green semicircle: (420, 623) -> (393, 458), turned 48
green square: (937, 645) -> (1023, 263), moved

* * *

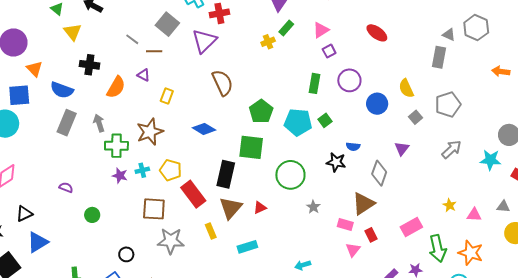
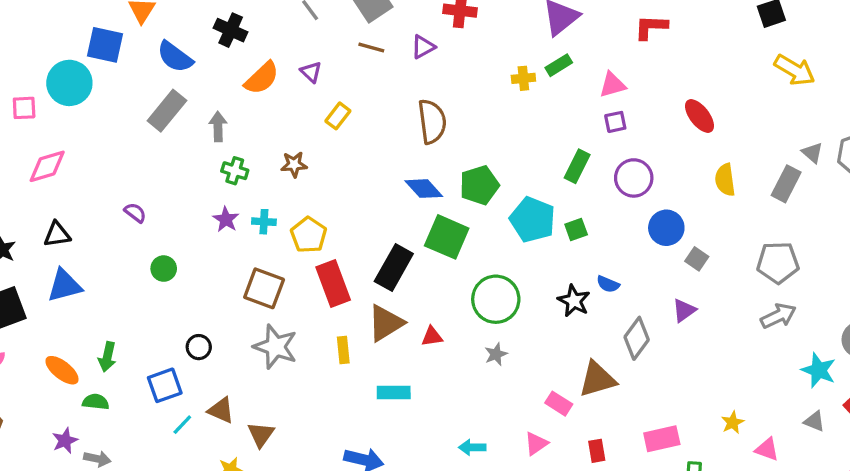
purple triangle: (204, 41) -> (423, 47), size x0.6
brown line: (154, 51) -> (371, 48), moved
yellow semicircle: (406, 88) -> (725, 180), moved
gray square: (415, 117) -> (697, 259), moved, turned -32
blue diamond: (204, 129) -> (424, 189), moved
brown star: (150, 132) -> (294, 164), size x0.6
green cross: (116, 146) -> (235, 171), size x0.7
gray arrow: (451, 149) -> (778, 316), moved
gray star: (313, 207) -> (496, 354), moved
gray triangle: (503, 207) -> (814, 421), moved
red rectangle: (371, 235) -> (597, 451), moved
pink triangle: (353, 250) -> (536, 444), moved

Description of the task —
Provide only the number of lines in the material above that contain the word "square".

Answer —
2